Return a copy of every line in the data below that contains "degrees".

[Input]:
====

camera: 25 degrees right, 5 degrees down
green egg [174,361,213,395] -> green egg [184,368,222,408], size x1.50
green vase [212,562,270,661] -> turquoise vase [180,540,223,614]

====

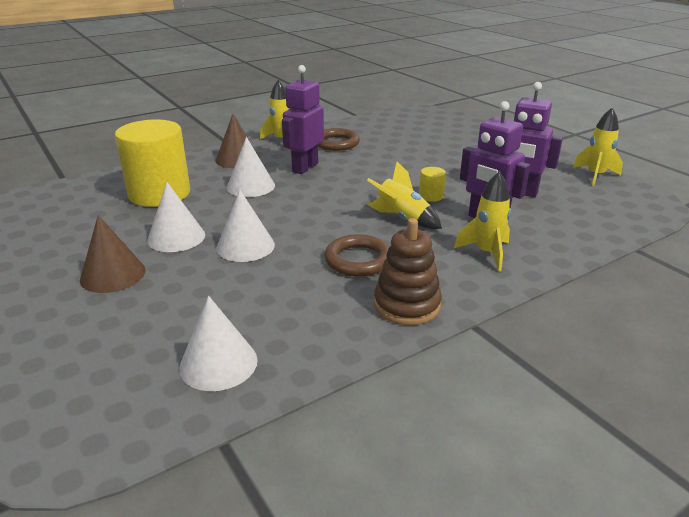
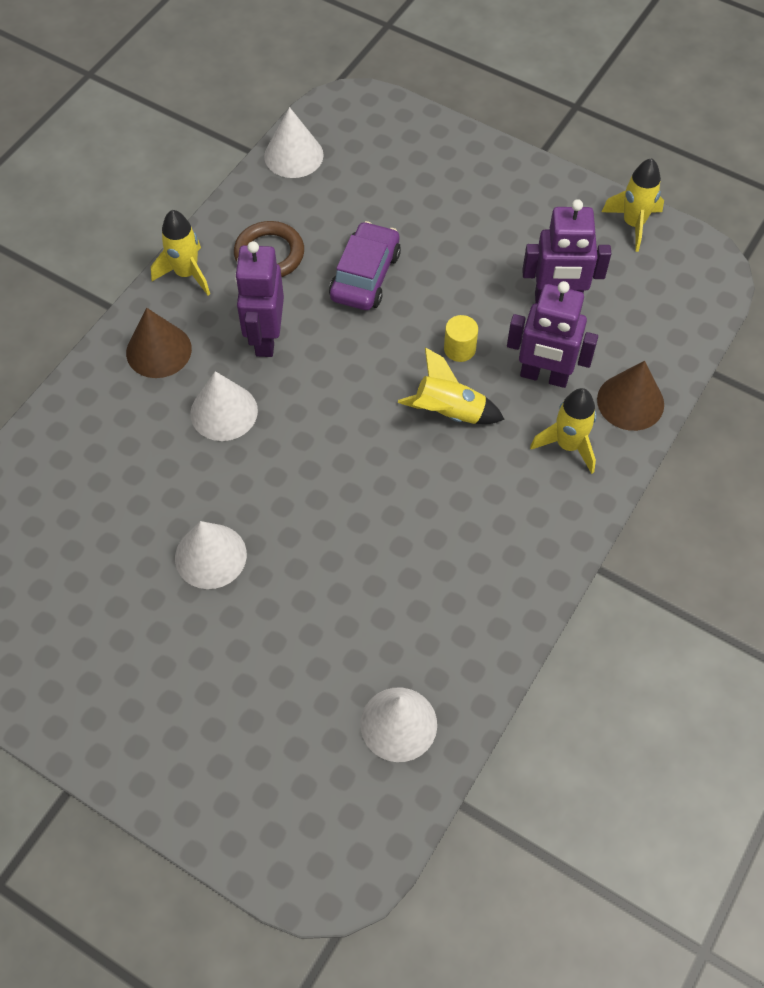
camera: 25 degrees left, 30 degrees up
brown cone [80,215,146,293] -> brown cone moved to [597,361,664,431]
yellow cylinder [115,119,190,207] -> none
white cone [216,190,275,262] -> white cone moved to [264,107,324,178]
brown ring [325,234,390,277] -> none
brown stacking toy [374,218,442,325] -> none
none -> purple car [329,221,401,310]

====

[Solution for this problem]:
camera: 25 degrees right, 5 degrees down
camera: 25 degrees left, 30 degrees up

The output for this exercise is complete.